Goal of the exercise - Your answer should be every line of the entries that has the string "degrees" in it.
- - - - -
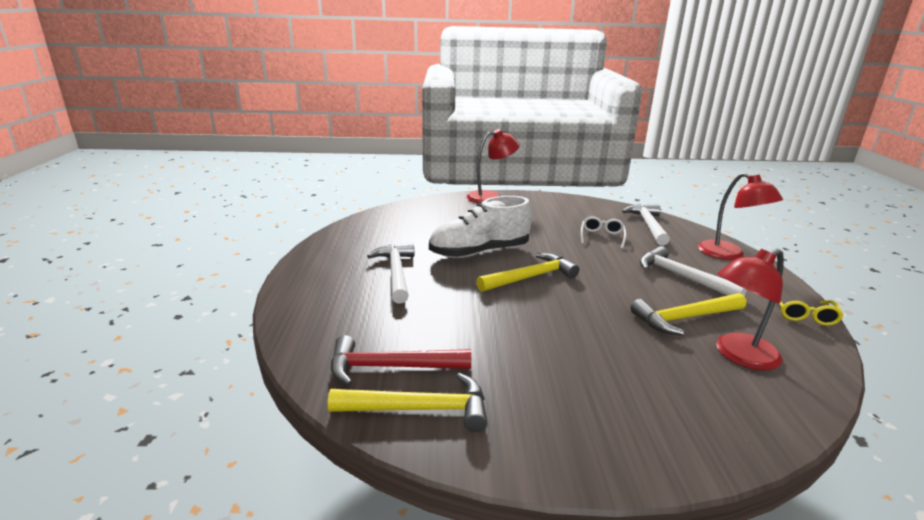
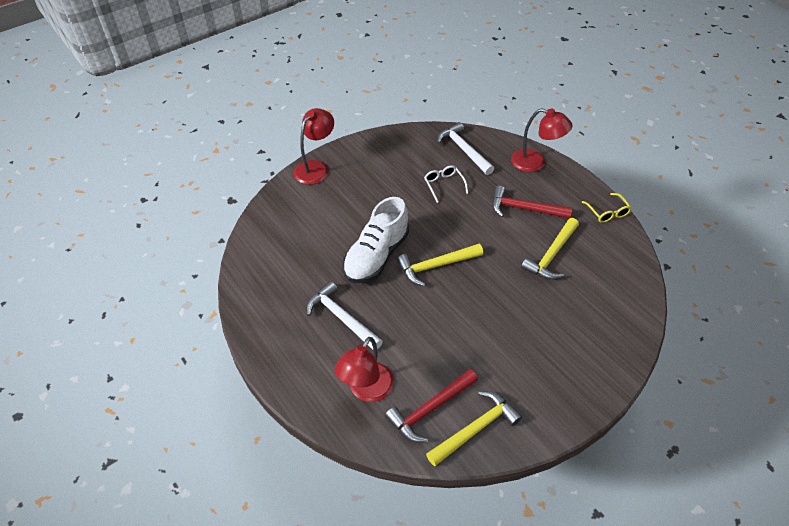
camera: 35 degrees left, 25 degrees up
(531, 277) = (435, 266): yellow hammer -> yellow hammer turned 135 degrees counterclockwise
(681, 277) = (524, 208): white hammer -> red hammer
(738, 355) = (596, 274): red lamp -> red lamp (366, 390)

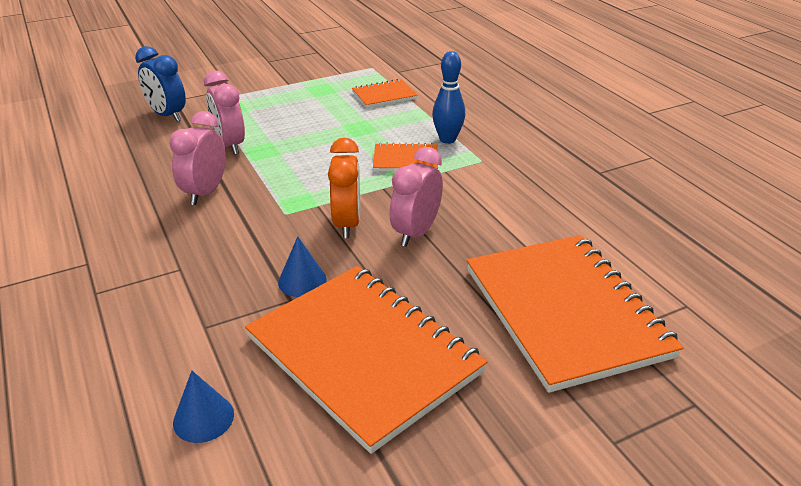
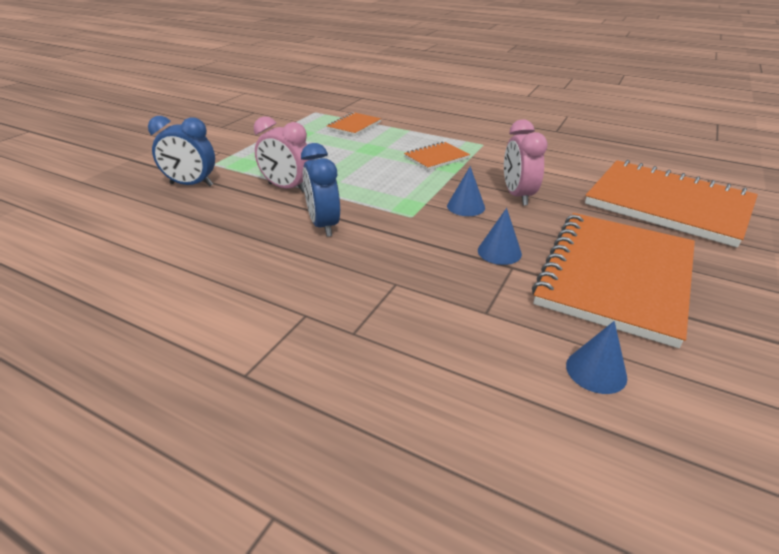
camera: 35 degrees left, 0 degrees up
(205, 192) = (323, 225): pink clock -> blue clock
(347, 224) = (466, 206): orange clock -> blue cone
(363, 355) = (615, 277): orange notebook -> orange notebook turned 75 degrees counterclockwise
(447, 139) = (442, 139): blue bowling pin -> none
- - - - -
Answer space -
camera: 35 degrees left, 25 degrees up
(531, 277) = (435, 266): yellow hammer -> yellow hammer turned 135 degrees counterclockwise
camera: 35 degrees left, 0 degrees up
(363, 355) = (615, 277): orange notebook -> orange notebook turned 75 degrees counterclockwise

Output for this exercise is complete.